WHAT YOU NEED TO DO: Copy the lines below verbatim. Begin with the first and end with the line containing "delete: ash-grey robot".

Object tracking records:
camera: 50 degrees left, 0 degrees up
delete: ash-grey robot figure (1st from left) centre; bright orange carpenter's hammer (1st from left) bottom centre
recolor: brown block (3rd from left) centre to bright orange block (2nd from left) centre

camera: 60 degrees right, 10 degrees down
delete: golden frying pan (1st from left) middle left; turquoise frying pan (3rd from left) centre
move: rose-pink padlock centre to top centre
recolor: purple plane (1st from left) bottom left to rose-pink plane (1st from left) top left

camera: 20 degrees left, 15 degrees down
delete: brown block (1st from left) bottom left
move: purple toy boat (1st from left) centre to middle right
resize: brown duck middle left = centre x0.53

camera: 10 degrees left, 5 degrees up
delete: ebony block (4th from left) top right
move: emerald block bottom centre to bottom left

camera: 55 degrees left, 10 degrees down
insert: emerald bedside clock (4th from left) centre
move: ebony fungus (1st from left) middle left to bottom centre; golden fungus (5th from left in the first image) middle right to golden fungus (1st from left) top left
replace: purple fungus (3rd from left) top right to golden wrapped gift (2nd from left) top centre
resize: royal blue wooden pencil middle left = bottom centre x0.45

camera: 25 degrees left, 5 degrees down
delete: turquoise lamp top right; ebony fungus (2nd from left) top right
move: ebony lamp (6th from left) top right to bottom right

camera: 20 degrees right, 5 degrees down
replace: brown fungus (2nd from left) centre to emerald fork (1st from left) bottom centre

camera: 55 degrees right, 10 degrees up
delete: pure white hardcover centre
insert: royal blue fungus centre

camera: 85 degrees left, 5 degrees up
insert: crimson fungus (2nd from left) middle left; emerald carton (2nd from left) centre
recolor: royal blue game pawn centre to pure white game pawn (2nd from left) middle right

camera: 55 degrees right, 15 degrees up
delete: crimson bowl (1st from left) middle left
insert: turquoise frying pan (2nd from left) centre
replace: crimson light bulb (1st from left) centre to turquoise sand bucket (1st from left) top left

WRITTEN ANSWER:
camera: 50 degrees left, 0 degrees up
delete: ash-grey robot figure (1st from left) centre; bright orange carpenter's hammer (1st from left) bottom centre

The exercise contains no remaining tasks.